Task statement ::
Set down all of the entries word for word, omitting the images they contain.

*** Opening Dataset records ***

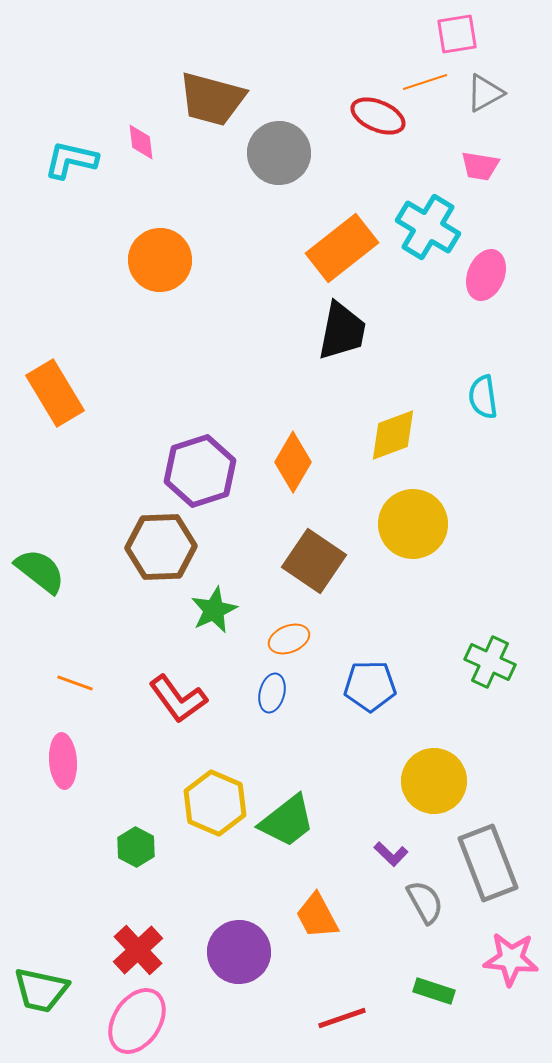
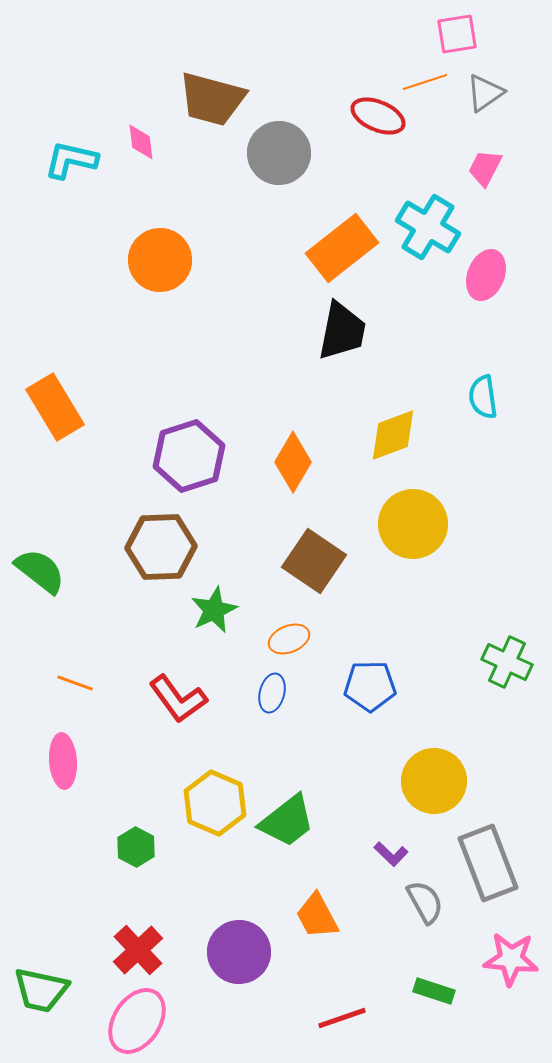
gray triangle at (485, 93): rotated 6 degrees counterclockwise
pink trapezoid at (480, 166): moved 5 px right, 2 px down; rotated 108 degrees clockwise
orange rectangle at (55, 393): moved 14 px down
purple hexagon at (200, 471): moved 11 px left, 15 px up
green cross at (490, 662): moved 17 px right
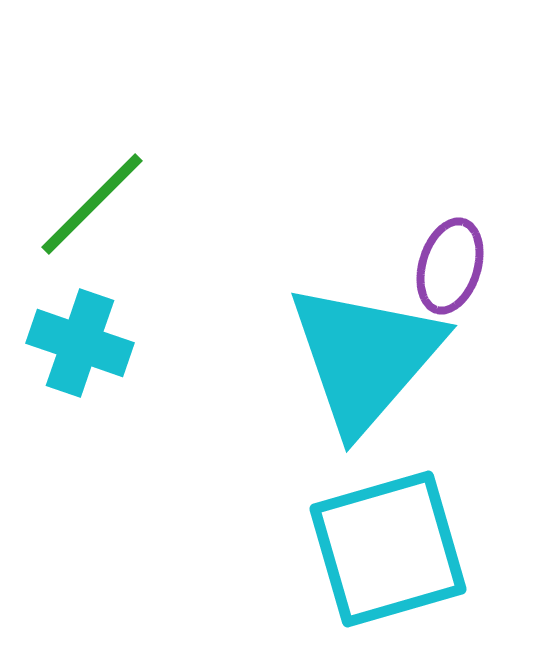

*** Closing Dataset records ***

Expected answer ::
gray triangle at (485, 93): rotated 6 degrees counterclockwise
pink trapezoid at (480, 166): moved 5 px right, 2 px down; rotated 108 degrees clockwise
orange rectangle at (55, 393): moved 14 px down
purple hexagon at (200, 471): moved 11 px left, 15 px up
green cross at (490, 662): moved 17 px right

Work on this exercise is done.